WHAT YOU HAVE TO DO =
Transcribe the listing in full, excluding any pictures.

RECORDED DATA =

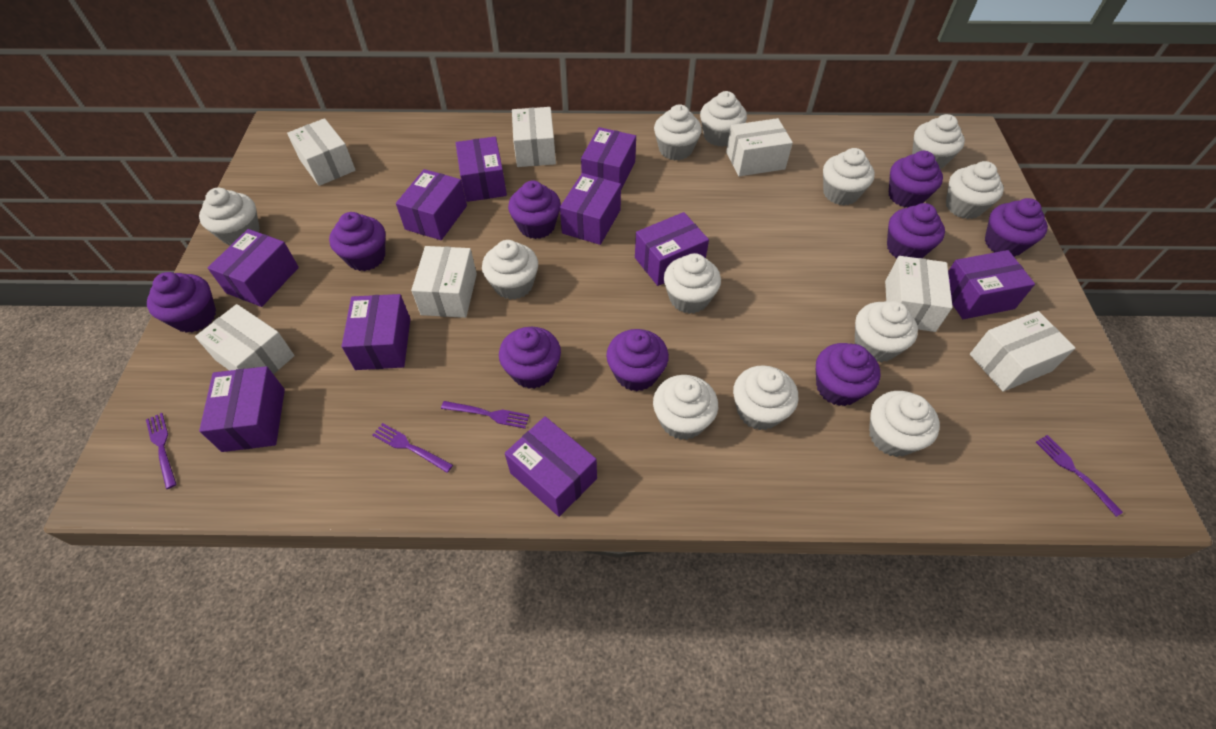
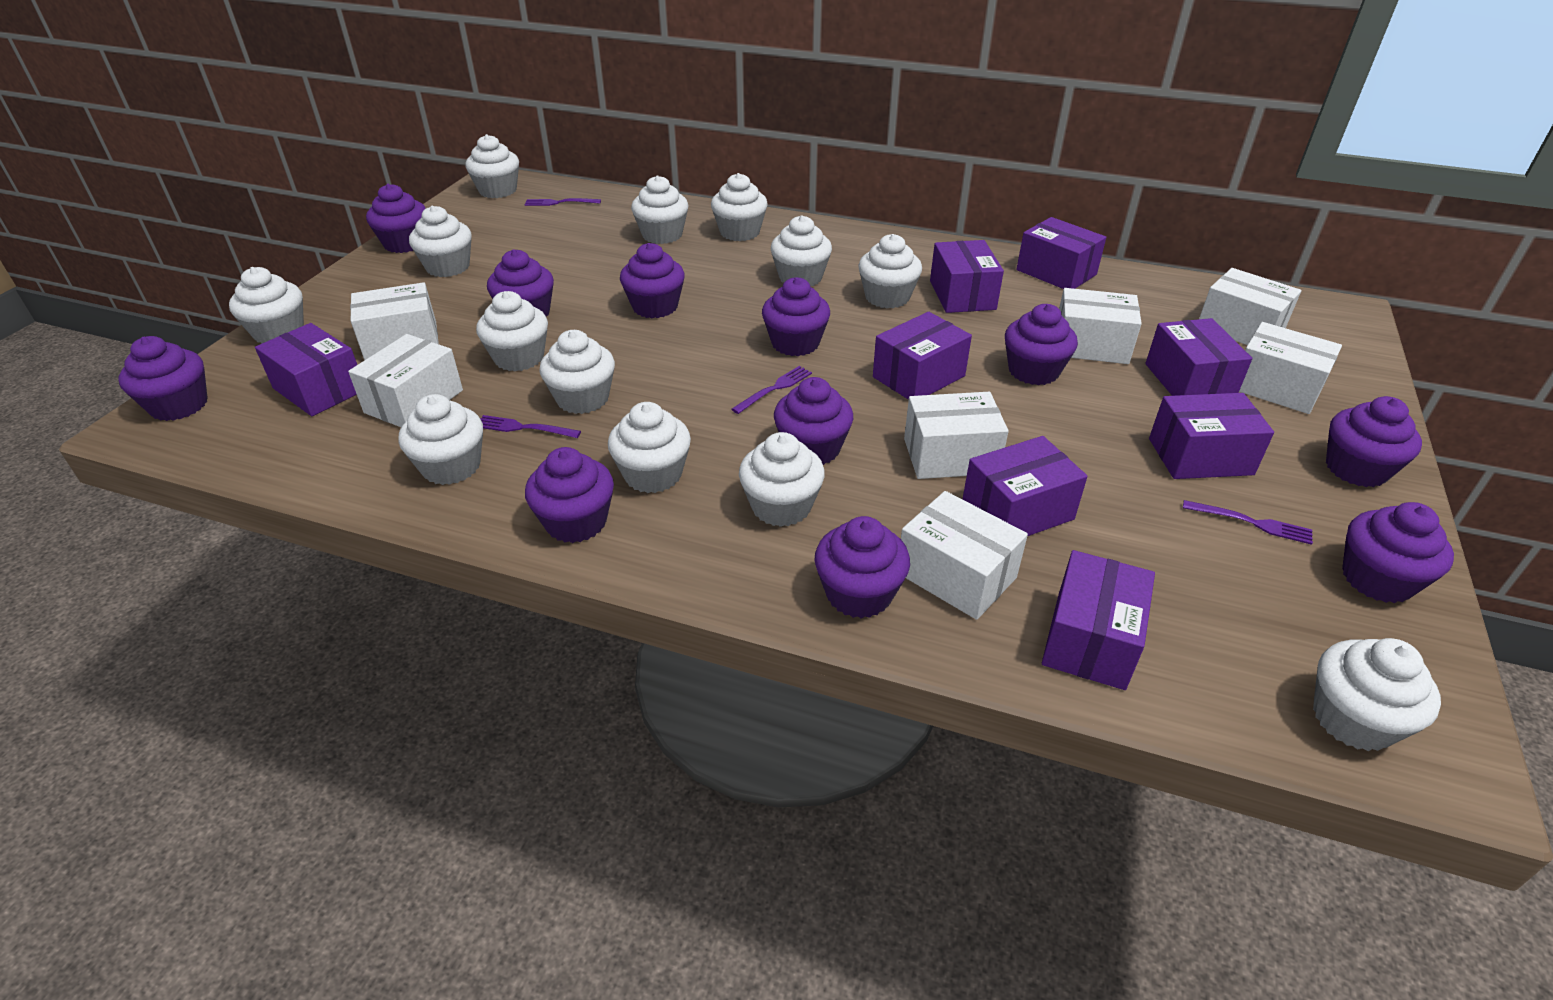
purple box: 10 -> 8
purple cupcake: 9 -> 11
white cupcake: 12 -> 13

EXPECTED ANSWER =
purple box: 10 -> 8
purple cupcake: 9 -> 11
white cupcake: 12 -> 13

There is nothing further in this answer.